» **Work task**
The response must restate the data exactly, with nothing left out.

» **Provided information**
# # # #

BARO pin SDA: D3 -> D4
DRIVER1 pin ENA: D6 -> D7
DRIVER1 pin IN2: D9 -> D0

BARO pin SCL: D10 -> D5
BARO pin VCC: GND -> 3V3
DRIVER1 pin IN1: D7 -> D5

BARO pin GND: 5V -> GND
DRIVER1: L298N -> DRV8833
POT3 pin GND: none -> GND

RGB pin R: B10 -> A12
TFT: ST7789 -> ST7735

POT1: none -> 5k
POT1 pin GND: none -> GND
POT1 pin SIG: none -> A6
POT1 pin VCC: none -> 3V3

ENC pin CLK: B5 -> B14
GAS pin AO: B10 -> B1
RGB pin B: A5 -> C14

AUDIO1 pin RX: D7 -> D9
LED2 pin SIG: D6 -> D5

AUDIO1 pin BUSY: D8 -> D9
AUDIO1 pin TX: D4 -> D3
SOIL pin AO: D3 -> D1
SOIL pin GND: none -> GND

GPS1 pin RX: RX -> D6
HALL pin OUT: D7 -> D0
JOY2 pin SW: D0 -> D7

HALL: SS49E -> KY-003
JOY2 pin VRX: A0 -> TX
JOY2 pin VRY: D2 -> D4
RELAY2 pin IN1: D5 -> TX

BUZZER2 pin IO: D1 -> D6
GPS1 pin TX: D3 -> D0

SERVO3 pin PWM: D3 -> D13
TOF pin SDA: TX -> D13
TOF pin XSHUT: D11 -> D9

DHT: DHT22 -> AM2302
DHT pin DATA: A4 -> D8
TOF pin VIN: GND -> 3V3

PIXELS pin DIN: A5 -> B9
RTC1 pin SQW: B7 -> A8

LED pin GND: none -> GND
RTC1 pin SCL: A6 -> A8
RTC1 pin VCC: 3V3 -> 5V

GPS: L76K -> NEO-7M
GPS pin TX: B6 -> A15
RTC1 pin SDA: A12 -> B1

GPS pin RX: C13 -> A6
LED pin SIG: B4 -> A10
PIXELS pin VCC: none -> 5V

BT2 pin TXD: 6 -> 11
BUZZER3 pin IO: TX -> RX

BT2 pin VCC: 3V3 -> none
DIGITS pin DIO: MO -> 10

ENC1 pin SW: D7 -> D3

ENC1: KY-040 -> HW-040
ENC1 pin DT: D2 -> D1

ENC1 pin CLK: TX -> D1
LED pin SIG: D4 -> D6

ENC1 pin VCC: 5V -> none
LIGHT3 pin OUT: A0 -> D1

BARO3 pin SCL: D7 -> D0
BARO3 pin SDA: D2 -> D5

# # # #

» **Result of this exercise**
BARO pin SDA: D3 -> D4
DRIVER1 pin ENA: D6 -> D7
DRIVER1 pin IN2: D9 -> D0

BARO pin SCL: D10 -> D5
BARO pin VCC: GND -> 3V3
DRIVER1 pin IN1: D7 -> D5

BARO pin GND: 5V -> GND
DRIVER1: L298N -> DRV8833
POT3 pin GND: none -> GND

RGB pin R: B10 -> A12
TFT: ST7789 -> ST7735

POT1: none -> 5k
POT1 pin GND: none -> GND
POT1 pin SIG: none -> A6
POT1 pin VCC: none -> 3V3

ENC pin CLK: B5 -> B14
GAS pin AO: B10 -> B1
RGB pin B: A5 -> C14

AUDIO1 pin RX: D7 -> D9
LED2 pin SIG: D6 -> D5

AUDIO1 pin BUSY: D8 -> D9
AUDIO1 pin TX: D4 -> D3
SOIL pin AO: D3 -> D1
SOIL pin GND: none -> GND

GPS1 pin RX: RX -> D6
HALL pin OUT: D7 -> D0
JOY2 pin SW: D0 -> D7

HALL: SS49E -> KY-003
JOY2 pin VRX: A0 -> TX
JOY2 pin VRY: D2 -> D4
RELAY2 pin IN1: D5 -> TX

BUZZER2 pin IO: D1 -> D6
GPS1 pin TX: D3 -> D0

SERVO3 pin PWM: D3 -> D13
TOF pin SDA: TX -> D13
TOF pin XSHUT: D11 -> D9

DHT: DHT22 -> AM2302
DHT pin DATA: A4 -> D8
TOF pin VIN: GND -> 3V3

PIXELS pin DIN: A5 -> B9
RTC1 pin SQW: B7 -> A8

LED pin GND: none -> GND
RTC1 pin SCL: A6 -> A8
RTC1 pin VCC: 3V3 -> 5V

GPS: L76K -> NEO-7M
GPS pin TX: B6 -> A15
RTC1 pin SDA: A12 -> B1

GPS pin RX: C13 -> A6
LED pin SIG: B4 -> A10
PIXELS pin VCC: none -> 5V

BT2 pin TXD: 6 -> 11
BUZZER3 pin IO: TX -> RX

BT2 pin VCC: 3V3 -> none
DIGITS pin DIO: MO -> 10

ENC1 pin SW: D7 -> D3

ENC1: KY-040 -> HW-040
ENC1 pin DT: D2 -> D1

ENC1 pin CLK: TX -> D1
LED pin SIG: D4 -> D6

ENC1 pin VCC: 5V -> none
LIGHT3 pin OUT: A0 -> D1

BARO3 pin SCL: D7 -> D0
BARO3 pin SDA: D2 -> D5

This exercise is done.